The data>
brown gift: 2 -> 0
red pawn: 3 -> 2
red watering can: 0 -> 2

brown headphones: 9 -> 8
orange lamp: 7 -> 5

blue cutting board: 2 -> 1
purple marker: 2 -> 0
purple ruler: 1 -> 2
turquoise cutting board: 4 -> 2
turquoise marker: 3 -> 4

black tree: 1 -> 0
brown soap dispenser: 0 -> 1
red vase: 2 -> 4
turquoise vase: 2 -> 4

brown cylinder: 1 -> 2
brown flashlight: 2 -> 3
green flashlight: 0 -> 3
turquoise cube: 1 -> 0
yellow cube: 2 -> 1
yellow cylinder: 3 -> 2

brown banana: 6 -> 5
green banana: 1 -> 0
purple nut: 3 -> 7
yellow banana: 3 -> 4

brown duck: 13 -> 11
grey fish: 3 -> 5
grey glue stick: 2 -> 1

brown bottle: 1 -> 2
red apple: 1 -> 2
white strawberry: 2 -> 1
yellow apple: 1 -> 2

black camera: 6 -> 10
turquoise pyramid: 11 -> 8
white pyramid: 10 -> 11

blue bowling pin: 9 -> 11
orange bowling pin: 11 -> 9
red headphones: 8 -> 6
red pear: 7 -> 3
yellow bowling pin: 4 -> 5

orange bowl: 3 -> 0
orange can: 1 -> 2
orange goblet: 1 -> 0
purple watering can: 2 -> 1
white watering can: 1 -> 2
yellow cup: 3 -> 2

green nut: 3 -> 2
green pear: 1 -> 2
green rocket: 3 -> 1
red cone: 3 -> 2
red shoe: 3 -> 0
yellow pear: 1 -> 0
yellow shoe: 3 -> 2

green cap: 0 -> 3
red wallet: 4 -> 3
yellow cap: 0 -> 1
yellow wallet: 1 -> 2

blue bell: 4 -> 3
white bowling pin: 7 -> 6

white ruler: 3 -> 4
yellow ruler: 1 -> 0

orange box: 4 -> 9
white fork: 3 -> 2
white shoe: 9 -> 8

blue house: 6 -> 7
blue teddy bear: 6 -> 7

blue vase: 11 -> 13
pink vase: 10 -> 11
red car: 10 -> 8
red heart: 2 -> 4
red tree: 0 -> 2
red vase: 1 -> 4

What is expected> Work out the number of lines in the listing above that hold the string "bowling". Reply with that number only.

Output of the exercise> 4